◆ **Aim of the task**
Your answer should repeat every line of the records below in which the word "rolling" appears.

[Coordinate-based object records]
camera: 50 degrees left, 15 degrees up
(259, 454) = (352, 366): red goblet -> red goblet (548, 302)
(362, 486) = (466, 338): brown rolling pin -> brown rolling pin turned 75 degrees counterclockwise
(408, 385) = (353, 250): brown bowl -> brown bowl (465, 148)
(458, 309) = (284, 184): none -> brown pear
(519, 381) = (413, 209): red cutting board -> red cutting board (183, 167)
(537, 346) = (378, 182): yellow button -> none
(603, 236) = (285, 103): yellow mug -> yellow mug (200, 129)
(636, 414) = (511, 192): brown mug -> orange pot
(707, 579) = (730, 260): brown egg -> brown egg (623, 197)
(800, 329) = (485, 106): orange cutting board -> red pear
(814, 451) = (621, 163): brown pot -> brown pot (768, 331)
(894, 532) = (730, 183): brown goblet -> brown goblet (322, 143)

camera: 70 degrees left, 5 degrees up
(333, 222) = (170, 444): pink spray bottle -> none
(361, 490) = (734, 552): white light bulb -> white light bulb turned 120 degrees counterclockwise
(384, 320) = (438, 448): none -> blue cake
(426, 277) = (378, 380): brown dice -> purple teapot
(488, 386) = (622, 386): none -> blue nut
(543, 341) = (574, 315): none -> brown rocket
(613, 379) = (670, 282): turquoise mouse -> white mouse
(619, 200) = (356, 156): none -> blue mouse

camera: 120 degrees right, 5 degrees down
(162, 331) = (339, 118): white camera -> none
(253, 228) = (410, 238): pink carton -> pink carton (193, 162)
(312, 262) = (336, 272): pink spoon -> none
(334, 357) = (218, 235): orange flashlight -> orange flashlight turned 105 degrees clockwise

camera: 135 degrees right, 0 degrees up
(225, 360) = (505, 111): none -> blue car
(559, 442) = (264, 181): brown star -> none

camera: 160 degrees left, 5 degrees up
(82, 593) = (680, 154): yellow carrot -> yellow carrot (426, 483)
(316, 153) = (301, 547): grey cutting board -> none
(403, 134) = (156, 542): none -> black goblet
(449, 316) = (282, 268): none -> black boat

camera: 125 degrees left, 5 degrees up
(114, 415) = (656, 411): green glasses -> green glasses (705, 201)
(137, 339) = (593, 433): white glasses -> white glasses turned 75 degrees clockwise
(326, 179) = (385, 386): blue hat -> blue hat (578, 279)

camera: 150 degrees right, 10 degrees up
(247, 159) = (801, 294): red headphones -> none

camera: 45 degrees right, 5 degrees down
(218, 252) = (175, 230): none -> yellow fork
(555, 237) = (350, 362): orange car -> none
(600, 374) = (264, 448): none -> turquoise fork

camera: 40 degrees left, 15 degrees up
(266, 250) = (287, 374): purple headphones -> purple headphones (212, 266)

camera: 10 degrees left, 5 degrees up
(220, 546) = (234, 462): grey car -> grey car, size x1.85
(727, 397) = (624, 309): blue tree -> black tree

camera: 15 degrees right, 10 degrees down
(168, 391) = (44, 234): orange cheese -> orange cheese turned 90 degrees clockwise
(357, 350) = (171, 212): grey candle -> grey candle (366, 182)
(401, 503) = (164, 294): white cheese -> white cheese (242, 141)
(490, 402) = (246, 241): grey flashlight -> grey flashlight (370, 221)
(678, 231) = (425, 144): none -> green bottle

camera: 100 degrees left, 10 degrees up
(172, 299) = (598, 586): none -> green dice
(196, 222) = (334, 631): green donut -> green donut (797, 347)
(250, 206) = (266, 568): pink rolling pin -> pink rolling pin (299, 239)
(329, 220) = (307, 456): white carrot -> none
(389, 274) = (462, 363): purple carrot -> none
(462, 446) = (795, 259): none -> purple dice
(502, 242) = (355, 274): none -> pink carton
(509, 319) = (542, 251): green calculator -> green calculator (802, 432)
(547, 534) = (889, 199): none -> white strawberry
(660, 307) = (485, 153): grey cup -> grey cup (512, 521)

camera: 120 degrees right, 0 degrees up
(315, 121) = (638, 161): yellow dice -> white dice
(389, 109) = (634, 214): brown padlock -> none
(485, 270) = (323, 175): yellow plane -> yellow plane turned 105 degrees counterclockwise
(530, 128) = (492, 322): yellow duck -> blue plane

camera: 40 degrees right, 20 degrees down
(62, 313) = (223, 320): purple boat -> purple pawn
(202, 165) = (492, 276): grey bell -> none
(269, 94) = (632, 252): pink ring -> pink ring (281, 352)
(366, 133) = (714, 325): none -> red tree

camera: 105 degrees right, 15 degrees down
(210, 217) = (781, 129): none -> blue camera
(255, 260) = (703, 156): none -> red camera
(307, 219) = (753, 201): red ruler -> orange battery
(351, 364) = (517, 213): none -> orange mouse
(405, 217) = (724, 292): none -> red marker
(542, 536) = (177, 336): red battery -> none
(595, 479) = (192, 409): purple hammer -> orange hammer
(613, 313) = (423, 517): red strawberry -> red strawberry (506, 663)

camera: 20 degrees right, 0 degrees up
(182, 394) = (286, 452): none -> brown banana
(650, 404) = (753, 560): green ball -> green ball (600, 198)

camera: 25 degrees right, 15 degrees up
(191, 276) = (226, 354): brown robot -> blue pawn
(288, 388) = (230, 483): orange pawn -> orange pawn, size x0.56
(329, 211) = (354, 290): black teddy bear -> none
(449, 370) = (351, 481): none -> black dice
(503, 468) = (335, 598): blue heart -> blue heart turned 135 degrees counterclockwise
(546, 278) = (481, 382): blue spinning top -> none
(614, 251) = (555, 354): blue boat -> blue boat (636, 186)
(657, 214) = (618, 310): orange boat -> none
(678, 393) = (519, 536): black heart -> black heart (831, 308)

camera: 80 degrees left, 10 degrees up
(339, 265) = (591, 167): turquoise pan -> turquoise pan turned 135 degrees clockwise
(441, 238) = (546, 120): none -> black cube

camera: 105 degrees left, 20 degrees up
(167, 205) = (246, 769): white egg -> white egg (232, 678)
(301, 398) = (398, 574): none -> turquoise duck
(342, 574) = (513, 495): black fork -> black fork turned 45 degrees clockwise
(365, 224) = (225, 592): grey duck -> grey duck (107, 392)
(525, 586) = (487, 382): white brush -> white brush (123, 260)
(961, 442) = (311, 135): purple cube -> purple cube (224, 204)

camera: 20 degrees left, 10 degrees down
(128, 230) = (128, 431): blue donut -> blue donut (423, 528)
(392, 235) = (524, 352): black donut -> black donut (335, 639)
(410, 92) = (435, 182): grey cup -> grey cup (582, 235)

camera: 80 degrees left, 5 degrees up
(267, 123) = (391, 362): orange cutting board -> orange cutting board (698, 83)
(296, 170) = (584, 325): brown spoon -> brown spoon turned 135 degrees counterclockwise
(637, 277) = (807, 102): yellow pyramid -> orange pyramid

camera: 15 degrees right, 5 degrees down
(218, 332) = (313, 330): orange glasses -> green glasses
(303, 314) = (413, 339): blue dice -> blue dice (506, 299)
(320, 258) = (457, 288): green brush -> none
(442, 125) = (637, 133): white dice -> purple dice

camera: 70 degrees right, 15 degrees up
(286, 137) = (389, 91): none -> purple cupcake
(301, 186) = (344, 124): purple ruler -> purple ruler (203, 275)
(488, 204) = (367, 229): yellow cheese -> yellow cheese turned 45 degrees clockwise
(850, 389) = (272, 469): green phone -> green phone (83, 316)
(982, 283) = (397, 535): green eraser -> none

◆ **Result of the exercise**
(362, 486) = (466, 338): brown rolling pin -> brown rolling pin turned 75 degrees counterclockwise
(250, 206) = (266, 568): pink rolling pin -> pink rolling pin (299, 239)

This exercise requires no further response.